### What the exercise asks
Without the pictures, set down the records below word for word.

[Opening Exercise input section]

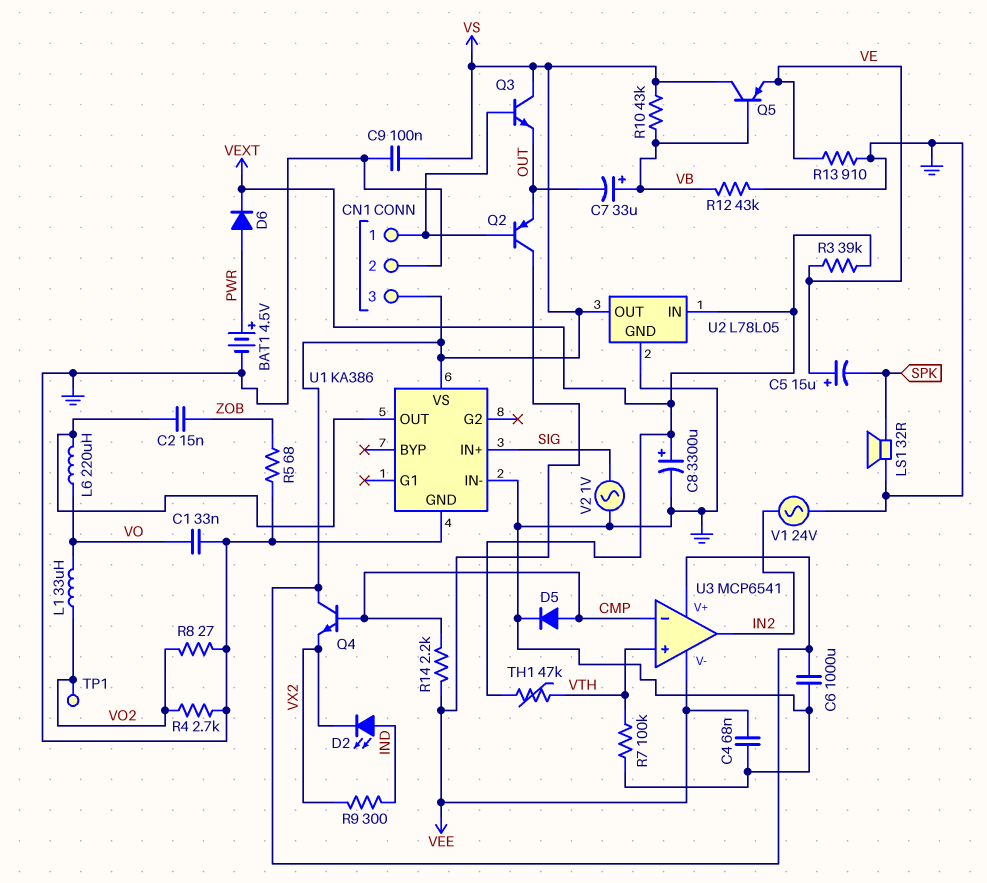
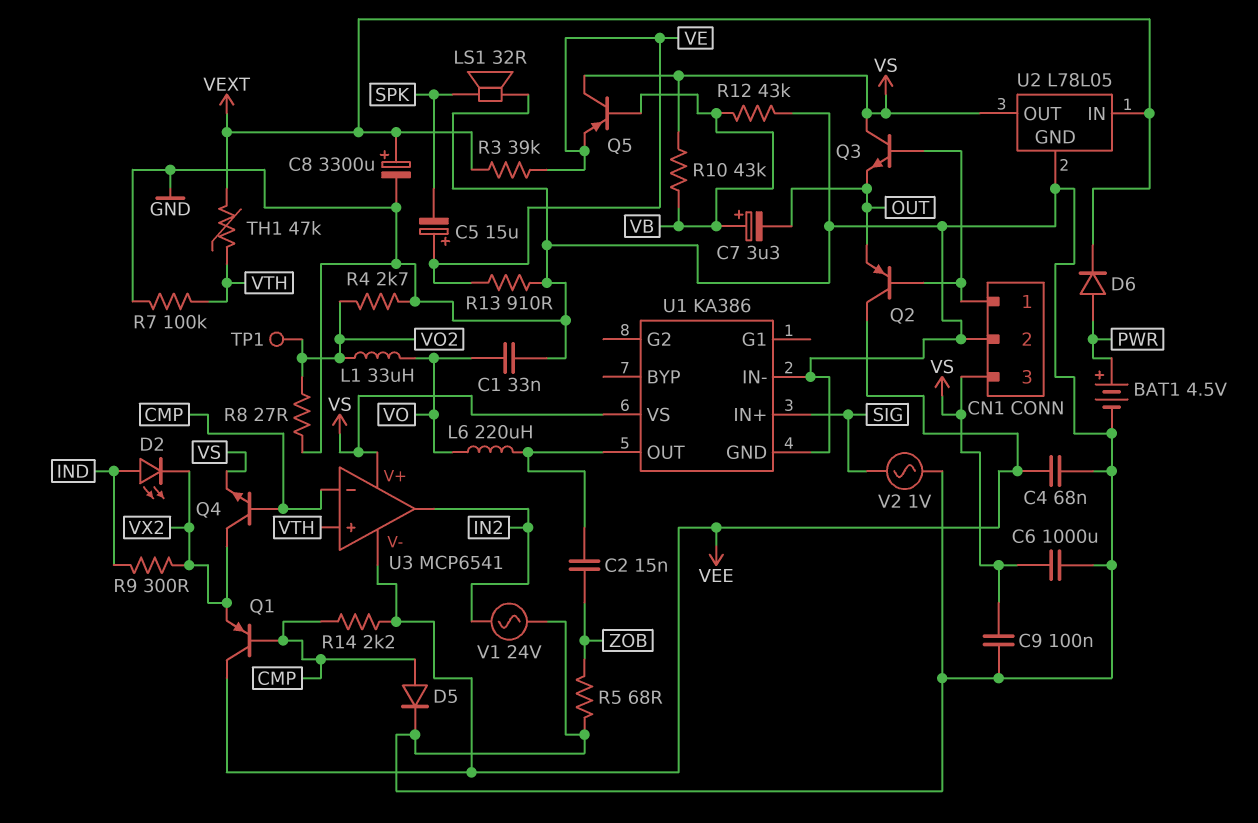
C7: 33uF (plus VB, minus OUT) -> 3.3uF (plus VB, minus OUT)
Q1: none -> PNP (B CMP, C VEE, E VX2)
Q4: NPN (B CMP, C VS, E VX2) -> NPN (B CMP, C VX2, E VS)

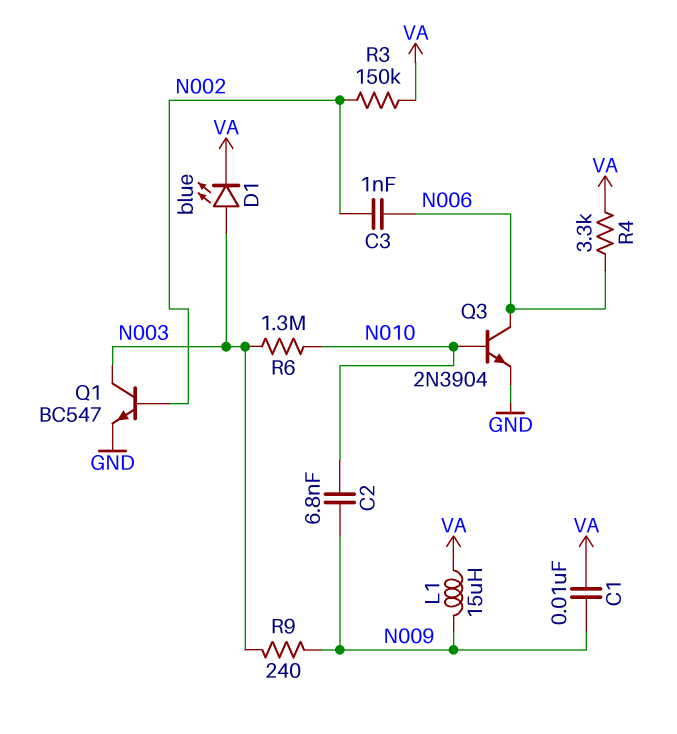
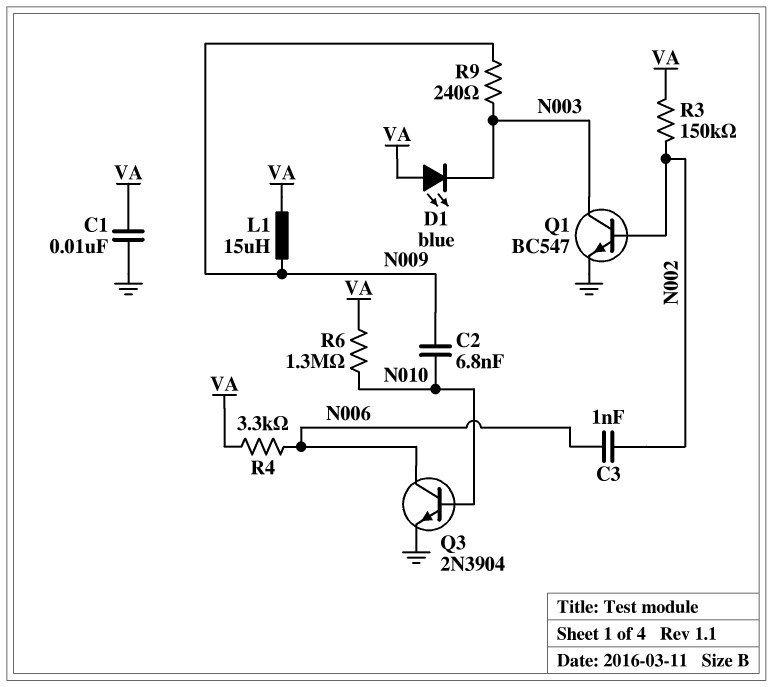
C1: 10nF (N009, VA) -> 10nF (GND, VA)
D1: LED blue (A N003, K VA) -> LED blue (A VA, K N003)
R6: 1.3M (N003, N010) -> 1.3M (N010, VA)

[Closing Exercise input section]

### Solution to the problem
C7: 33uF (plus VB, minus OUT) -> 3.3uF (plus VB, minus OUT)
Q1: none -> PNP (B CMP, C VEE, E VX2)
Q4: NPN (B CMP, C VS, E VX2) -> NPN (B CMP, C VX2, E VS)

C1: 10nF (N009, VA) -> 10nF (GND, VA)
D1: LED blue (A N003, K VA) -> LED blue (A VA, K N003)
R6: 1.3M (N003, N010) -> 1.3M (N010, VA)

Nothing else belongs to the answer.